Work item: Copy each record below exactly, please, and leave its pictures out.

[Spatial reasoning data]
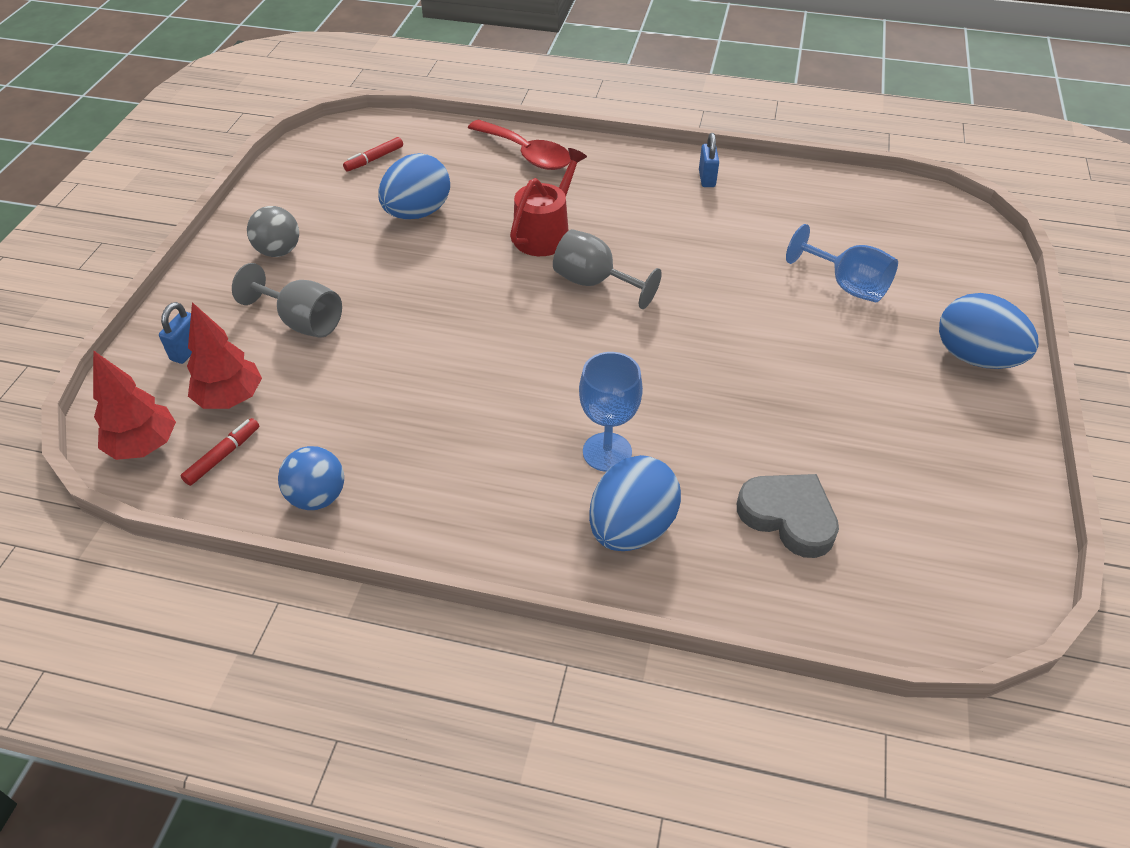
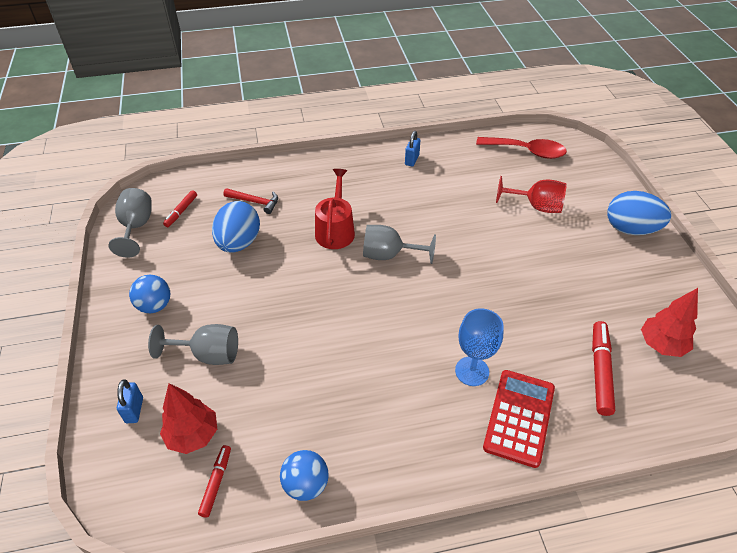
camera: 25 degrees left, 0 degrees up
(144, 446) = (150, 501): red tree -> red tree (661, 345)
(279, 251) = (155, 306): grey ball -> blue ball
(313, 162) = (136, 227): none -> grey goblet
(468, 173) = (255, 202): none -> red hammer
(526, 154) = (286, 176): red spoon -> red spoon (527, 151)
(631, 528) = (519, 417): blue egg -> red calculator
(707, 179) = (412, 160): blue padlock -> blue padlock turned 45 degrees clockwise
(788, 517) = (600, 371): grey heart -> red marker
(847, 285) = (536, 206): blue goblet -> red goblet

Problem solution:
camera: 25 degrees left, 0 degrees up
(144, 446) = (150, 501): red tree -> red tree (661, 345)
(279, 251) = (155, 306): grey ball -> blue ball
(313, 162) = (136, 227): none -> grey goblet
(468, 173) = (255, 202): none -> red hammer
(526, 154) = (286, 176): red spoon -> red spoon (527, 151)
(631, 528) = (519, 417): blue egg -> red calculator
(707, 179) = (412, 160): blue padlock -> blue padlock turned 45 degrees clockwise
(788, 517) = (600, 371): grey heart -> red marker
(847, 285) = (536, 206): blue goblet -> red goblet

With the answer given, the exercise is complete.